Task brief:
The required output is the line containing "(342, 88) = (605, 264): brown" followed by each line through the end of the data below, repeated exactly and with nothing added.

Source material:
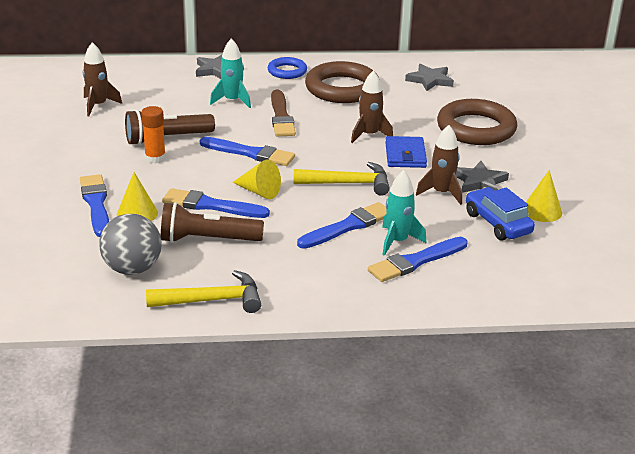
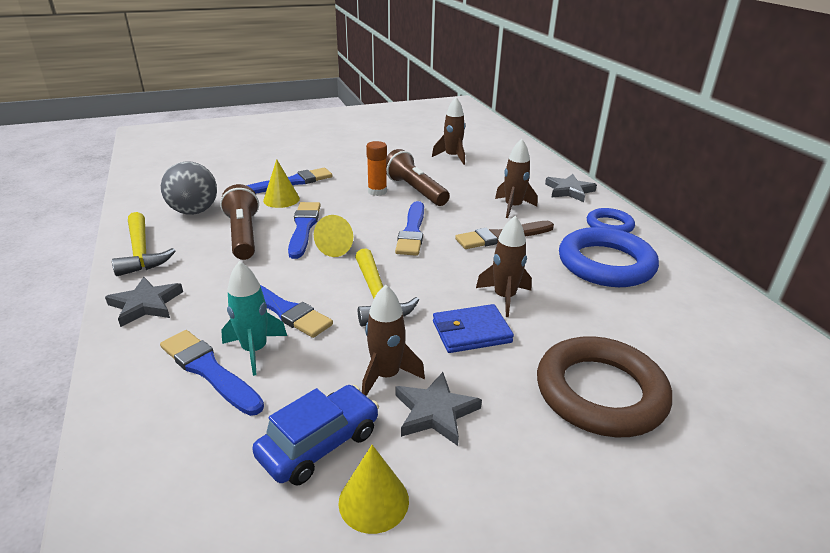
camera: 75 degrees right, 0 degrees up
(232, 101) = (513, 207): turquoise rocket -> brown rocket
(342, 88) = (605, 264): brown ring -> blue ring
(430, 80) = (708, 329): grey star -> grey star (146, 304)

Answer box:
(342, 88) = (605, 264): brown ring -> blue ring
(430, 80) = (708, 329): grey star -> grey star (146, 304)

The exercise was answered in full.